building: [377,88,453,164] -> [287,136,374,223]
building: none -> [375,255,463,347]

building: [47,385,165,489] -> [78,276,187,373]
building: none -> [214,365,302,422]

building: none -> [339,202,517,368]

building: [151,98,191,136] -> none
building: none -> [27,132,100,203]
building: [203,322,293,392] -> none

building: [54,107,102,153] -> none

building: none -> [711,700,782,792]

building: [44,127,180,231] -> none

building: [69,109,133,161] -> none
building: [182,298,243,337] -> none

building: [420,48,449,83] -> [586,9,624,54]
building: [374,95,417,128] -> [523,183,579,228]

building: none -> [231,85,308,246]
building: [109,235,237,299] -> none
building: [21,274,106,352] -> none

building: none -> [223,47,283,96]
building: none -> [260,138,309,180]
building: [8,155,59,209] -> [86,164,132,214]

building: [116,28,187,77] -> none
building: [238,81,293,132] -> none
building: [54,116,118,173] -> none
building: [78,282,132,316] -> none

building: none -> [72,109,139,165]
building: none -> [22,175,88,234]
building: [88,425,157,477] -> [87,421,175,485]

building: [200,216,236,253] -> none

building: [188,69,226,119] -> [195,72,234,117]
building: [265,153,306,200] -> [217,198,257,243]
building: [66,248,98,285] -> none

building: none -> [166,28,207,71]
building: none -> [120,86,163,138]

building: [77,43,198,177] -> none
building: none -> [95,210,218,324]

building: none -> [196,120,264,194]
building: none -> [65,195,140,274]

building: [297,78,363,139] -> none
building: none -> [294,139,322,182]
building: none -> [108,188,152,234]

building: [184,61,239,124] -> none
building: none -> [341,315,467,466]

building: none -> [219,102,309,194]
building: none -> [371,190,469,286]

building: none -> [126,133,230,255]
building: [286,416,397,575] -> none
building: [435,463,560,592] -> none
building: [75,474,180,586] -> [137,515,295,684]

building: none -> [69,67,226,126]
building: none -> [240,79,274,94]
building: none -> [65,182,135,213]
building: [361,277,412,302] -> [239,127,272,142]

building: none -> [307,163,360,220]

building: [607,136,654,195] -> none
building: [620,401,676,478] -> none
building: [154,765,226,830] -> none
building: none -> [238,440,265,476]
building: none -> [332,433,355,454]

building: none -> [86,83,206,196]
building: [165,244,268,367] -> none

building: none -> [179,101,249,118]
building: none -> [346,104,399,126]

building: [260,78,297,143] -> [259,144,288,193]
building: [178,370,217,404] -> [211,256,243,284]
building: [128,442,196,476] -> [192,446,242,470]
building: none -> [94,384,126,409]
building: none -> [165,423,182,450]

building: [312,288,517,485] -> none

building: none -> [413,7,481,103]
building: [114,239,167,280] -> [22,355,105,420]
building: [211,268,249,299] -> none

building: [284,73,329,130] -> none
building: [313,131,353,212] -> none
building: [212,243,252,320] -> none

------

Please, from the material above, copy only the lines from the line with "building: [54,116,118,173] -> none" up to and including the line with "building: none -> [95,210,218,324]", exactly as written.

building: [54,116,118,173] -> none
building: [78,282,132,316] -> none

building: none -> [72,109,139,165]
building: none -> [22,175,88,234]
building: [88,425,157,477] -> [87,421,175,485]

building: [200,216,236,253] -> none

building: [188,69,226,119] -> [195,72,234,117]
building: [265,153,306,200] -> [217,198,257,243]
building: [66,248,98,285] -> none

building: none -> [166,28,207,71]
building: none -> [120,86,163,138]

building: [77,43,198,177] -> none
building: none -> [95,210,218,324]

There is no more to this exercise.